# [RECORDS]
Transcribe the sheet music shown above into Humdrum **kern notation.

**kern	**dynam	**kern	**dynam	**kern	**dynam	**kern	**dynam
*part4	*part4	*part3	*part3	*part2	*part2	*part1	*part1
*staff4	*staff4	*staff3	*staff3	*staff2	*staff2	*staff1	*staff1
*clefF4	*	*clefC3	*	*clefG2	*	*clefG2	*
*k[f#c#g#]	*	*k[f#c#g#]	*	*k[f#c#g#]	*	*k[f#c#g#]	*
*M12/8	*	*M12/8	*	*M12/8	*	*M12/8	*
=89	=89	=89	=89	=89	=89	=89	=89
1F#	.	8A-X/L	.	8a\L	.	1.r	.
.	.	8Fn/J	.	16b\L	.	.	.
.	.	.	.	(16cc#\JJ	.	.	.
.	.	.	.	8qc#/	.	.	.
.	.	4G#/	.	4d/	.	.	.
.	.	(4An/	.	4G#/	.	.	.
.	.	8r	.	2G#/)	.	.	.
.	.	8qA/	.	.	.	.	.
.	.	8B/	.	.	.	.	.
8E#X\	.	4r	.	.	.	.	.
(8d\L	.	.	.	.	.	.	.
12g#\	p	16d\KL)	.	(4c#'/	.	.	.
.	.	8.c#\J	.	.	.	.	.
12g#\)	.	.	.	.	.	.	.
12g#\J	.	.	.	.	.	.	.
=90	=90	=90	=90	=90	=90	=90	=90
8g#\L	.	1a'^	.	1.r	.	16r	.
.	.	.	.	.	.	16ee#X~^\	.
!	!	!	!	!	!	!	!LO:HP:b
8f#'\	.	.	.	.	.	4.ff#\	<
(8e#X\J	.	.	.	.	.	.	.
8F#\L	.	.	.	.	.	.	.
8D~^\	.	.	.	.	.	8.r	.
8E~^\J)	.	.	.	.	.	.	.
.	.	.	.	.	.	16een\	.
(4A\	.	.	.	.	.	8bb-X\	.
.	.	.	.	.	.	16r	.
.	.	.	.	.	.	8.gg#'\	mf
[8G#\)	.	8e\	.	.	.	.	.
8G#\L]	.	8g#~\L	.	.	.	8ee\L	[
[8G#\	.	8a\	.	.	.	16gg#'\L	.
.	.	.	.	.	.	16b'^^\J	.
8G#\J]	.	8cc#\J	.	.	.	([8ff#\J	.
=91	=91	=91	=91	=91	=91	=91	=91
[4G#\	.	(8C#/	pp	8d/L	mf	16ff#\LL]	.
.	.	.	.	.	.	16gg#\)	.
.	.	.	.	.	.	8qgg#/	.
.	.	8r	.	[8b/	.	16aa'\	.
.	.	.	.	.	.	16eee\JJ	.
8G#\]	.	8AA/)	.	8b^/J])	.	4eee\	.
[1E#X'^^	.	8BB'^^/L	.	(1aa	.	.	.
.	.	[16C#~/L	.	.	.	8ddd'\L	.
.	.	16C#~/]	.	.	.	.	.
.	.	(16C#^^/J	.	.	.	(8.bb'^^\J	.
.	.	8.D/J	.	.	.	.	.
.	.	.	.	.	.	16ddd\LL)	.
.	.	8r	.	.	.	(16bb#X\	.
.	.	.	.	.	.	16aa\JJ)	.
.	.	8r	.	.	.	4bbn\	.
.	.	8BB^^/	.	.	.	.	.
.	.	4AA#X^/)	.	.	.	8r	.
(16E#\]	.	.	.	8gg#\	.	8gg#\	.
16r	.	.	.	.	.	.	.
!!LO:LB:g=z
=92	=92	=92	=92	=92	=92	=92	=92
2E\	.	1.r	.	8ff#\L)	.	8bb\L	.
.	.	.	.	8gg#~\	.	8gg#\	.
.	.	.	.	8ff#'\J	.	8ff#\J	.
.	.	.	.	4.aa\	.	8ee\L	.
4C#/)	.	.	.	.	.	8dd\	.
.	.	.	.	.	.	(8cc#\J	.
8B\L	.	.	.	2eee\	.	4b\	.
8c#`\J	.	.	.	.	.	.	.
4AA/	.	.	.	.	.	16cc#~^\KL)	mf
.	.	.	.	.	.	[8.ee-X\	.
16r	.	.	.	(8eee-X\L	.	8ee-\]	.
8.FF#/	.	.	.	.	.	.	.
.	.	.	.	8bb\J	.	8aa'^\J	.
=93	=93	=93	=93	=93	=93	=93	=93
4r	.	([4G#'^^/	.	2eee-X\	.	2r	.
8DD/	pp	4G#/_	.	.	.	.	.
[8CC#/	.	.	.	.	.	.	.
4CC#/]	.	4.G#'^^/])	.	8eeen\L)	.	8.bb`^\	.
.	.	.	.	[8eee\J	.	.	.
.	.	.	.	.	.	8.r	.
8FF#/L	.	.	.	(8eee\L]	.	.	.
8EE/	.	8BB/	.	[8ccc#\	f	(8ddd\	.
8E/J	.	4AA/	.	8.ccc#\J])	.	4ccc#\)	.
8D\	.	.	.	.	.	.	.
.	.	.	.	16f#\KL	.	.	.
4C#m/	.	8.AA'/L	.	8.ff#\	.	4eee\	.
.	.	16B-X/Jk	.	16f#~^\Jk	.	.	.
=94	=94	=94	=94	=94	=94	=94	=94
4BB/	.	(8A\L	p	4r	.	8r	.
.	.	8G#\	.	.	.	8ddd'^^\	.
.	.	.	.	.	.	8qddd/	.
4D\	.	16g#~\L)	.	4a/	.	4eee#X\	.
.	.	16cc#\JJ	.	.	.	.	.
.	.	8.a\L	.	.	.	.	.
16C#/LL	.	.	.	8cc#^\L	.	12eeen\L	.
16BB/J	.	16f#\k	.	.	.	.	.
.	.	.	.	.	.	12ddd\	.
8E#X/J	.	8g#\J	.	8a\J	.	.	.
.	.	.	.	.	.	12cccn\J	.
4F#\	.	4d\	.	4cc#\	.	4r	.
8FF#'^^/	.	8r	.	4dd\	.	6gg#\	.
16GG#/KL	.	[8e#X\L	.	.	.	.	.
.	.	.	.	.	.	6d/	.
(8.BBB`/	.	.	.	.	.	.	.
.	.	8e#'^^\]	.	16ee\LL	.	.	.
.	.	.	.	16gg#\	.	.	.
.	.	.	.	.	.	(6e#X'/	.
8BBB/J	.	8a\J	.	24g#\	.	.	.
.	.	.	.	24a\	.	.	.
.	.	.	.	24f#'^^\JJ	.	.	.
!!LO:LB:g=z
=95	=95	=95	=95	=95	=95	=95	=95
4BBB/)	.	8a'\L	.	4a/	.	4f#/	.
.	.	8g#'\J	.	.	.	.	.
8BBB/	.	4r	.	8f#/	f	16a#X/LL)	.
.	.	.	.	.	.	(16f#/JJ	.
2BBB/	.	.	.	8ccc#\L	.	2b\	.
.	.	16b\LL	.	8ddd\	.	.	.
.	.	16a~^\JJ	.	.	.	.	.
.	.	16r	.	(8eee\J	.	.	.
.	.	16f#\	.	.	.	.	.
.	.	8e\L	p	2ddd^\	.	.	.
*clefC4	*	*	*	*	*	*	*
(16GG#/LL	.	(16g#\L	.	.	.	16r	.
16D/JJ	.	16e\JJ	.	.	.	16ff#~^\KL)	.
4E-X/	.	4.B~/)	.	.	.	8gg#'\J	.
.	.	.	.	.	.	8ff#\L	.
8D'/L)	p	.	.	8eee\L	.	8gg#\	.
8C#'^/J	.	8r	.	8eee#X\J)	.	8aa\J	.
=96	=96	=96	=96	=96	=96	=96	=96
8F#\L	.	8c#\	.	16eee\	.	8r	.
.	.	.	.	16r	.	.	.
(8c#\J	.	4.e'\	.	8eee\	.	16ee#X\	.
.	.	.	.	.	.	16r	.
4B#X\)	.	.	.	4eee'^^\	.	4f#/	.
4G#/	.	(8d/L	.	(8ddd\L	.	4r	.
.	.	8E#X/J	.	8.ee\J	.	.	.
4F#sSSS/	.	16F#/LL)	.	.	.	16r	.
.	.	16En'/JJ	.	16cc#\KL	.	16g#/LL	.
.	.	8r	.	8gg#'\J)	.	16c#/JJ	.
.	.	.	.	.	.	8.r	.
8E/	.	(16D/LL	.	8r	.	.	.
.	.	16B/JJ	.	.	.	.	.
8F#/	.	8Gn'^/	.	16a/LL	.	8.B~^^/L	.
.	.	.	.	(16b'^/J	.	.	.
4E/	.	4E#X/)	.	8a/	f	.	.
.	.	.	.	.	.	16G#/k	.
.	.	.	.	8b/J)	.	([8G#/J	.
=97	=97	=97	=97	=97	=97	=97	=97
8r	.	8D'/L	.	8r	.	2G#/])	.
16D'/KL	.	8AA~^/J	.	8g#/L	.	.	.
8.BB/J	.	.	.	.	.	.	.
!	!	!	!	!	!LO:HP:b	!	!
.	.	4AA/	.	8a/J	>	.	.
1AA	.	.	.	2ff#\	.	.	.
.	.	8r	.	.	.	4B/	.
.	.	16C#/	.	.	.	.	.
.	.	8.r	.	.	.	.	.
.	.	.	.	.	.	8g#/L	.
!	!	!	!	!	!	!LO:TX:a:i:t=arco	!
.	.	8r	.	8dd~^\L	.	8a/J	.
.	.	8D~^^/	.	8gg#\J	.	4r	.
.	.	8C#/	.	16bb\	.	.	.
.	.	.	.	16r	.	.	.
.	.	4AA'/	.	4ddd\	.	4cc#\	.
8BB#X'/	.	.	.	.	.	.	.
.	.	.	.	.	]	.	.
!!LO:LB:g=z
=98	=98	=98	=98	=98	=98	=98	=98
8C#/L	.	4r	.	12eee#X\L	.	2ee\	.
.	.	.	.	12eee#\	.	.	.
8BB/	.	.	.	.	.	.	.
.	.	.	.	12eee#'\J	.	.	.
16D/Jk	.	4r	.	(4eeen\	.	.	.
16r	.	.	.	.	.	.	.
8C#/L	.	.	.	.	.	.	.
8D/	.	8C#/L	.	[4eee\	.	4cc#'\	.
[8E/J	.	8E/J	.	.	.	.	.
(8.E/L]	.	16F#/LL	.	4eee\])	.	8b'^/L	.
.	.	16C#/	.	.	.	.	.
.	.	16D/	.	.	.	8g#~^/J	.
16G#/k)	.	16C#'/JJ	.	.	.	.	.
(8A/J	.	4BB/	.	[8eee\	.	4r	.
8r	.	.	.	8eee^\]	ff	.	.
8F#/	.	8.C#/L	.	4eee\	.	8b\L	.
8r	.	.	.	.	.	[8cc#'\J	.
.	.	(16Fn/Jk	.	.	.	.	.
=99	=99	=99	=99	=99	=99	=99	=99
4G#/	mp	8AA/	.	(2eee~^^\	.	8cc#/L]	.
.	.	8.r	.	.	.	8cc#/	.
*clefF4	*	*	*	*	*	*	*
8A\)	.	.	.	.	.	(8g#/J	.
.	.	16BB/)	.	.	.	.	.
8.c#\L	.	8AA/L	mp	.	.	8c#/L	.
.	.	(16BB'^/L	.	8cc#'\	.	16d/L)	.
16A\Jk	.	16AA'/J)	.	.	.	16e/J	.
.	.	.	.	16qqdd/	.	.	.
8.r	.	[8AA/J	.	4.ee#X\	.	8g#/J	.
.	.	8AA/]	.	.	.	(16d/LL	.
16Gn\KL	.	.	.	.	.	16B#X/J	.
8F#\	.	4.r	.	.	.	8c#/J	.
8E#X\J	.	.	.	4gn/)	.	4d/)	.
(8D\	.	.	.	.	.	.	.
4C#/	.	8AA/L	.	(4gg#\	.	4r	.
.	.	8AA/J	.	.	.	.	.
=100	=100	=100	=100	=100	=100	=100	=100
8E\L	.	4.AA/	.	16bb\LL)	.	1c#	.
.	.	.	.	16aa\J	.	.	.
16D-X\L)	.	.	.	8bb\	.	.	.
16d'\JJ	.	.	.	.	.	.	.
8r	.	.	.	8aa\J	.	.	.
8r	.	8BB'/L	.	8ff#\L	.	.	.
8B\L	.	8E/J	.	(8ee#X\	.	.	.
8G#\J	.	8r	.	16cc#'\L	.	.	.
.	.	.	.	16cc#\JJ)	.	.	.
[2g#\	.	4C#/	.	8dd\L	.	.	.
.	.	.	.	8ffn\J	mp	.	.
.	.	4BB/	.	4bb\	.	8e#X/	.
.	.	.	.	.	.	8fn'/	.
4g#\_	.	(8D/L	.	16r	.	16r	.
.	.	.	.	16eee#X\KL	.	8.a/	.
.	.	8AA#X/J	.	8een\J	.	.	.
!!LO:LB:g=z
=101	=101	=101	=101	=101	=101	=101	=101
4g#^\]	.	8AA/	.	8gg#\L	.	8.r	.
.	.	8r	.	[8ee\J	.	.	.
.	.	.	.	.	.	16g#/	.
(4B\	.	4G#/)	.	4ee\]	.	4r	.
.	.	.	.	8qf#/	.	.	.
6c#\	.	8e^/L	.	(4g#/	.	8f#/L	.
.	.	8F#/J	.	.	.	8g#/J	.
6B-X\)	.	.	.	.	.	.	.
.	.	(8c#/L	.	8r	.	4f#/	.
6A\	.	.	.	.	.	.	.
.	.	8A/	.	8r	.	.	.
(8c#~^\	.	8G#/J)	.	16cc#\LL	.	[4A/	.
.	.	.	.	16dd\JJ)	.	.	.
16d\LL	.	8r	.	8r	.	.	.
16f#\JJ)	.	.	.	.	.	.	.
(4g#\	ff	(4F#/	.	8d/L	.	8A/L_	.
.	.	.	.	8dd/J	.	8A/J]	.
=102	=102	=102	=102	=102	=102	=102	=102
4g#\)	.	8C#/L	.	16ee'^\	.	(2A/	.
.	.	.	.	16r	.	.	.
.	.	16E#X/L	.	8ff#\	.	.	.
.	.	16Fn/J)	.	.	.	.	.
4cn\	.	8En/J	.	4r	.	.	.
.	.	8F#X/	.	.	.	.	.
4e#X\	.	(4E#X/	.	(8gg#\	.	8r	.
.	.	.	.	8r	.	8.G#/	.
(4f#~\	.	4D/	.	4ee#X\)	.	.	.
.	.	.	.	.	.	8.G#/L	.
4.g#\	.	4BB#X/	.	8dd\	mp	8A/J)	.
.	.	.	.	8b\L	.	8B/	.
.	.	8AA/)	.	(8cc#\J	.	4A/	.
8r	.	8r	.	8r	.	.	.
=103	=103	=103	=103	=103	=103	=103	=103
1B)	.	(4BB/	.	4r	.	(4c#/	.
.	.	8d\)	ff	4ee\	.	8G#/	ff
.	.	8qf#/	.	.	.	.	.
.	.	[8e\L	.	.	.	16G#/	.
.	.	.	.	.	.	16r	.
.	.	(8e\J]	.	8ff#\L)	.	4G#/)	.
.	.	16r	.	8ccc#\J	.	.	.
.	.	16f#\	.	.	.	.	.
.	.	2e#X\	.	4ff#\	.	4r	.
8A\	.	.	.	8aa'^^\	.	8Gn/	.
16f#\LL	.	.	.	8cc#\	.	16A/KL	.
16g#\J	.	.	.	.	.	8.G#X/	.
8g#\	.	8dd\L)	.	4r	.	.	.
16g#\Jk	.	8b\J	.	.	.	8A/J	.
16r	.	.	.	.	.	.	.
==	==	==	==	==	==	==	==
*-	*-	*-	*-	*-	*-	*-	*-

# [YOUR INSTRUCTIONS]
List each line in the rows above that contains the string "kern". Case counts.

# [RESULT]
Transcribe the sheet music shown above into Humdrum **kern notation.
**kern	**dynam	**kern	**dynam	**kern	**dynam	**kern	**dynam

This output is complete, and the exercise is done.